◆ WORK TO BE COMPLETED ◆
What lines of the data below include the word "cross"? Report them by copying each.

◆ PROVIDED ENTRIES ◆
··········

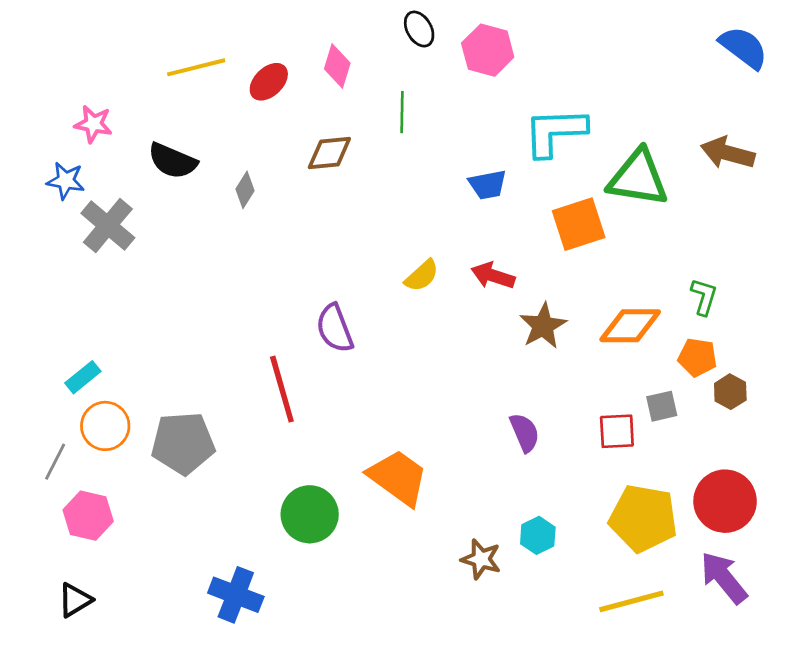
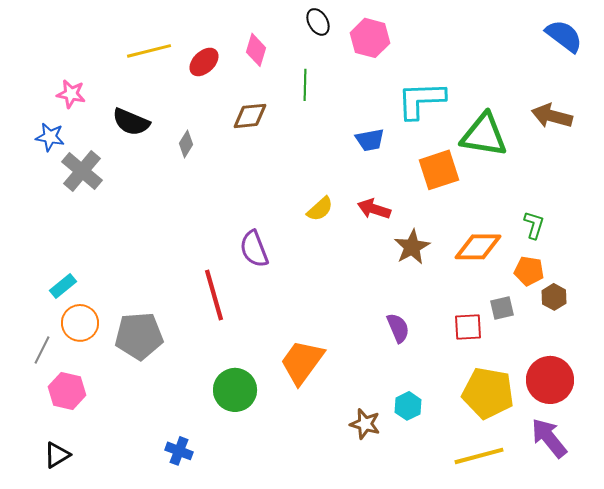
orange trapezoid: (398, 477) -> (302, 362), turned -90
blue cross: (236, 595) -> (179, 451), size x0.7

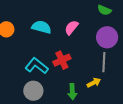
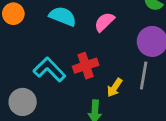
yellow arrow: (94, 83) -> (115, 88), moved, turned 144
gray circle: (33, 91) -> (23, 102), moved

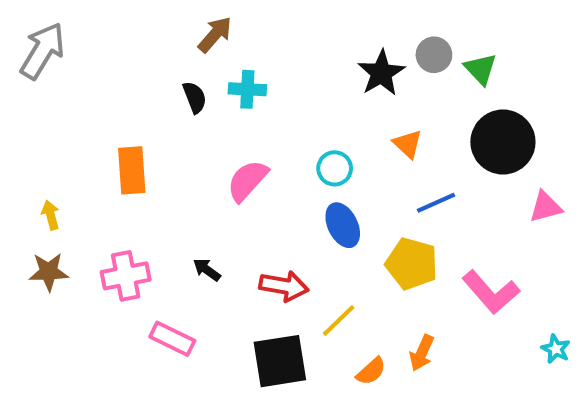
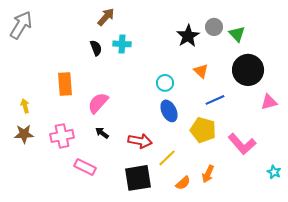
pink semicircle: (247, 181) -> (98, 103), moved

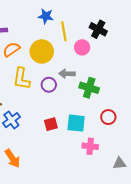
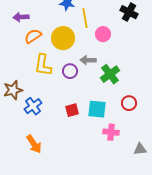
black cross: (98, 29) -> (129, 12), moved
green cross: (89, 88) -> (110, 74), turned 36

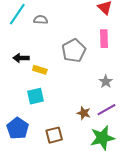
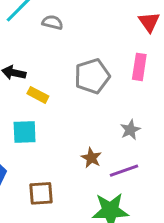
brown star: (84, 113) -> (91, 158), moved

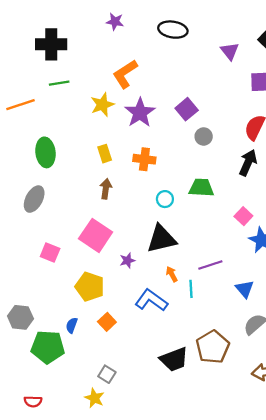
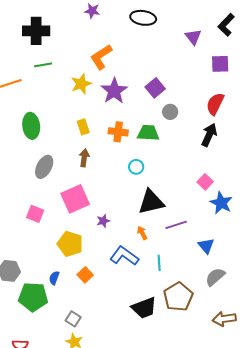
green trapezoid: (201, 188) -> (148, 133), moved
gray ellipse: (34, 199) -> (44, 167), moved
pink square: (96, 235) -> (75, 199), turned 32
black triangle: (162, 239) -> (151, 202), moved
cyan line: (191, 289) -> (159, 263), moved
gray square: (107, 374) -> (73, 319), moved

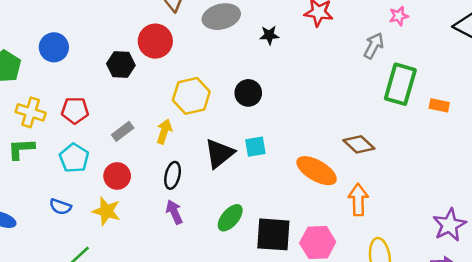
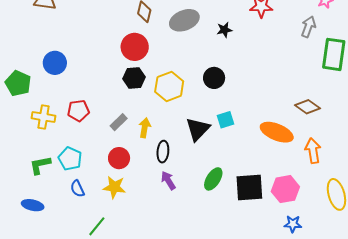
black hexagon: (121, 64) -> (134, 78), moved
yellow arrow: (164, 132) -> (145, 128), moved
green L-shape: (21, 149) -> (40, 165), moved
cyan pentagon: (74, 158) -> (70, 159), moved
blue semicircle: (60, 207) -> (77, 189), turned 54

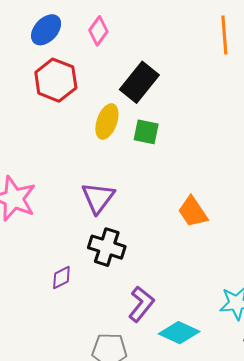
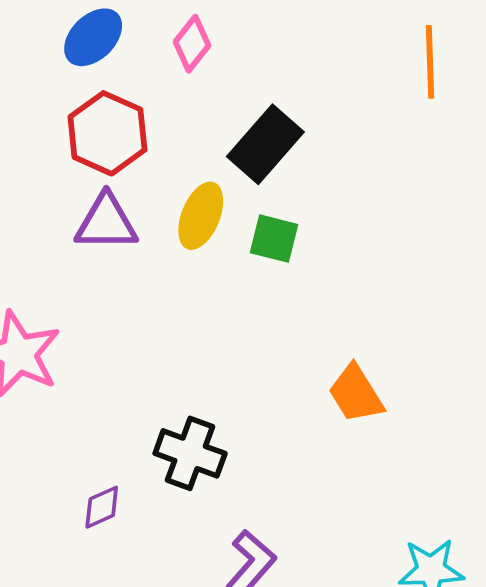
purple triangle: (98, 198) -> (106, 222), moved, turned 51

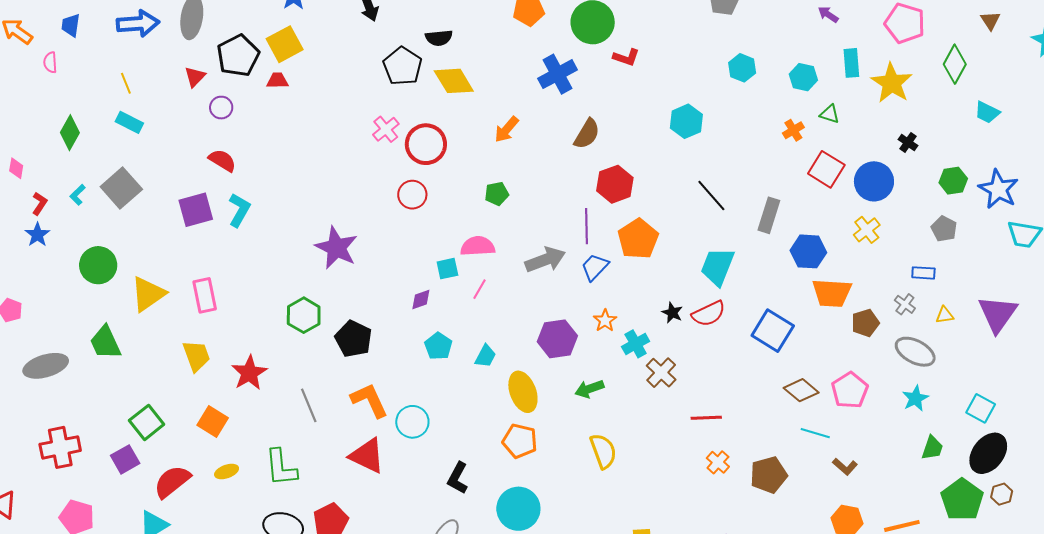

··········

◆ EXERCISE ANSWER ◆
blue cross: (236, 595) -> (179, 451), size x0.7
black cross: (98, 29) -> (129, 12), moved
green cross: (89, 88) -> (110, 74), turned 36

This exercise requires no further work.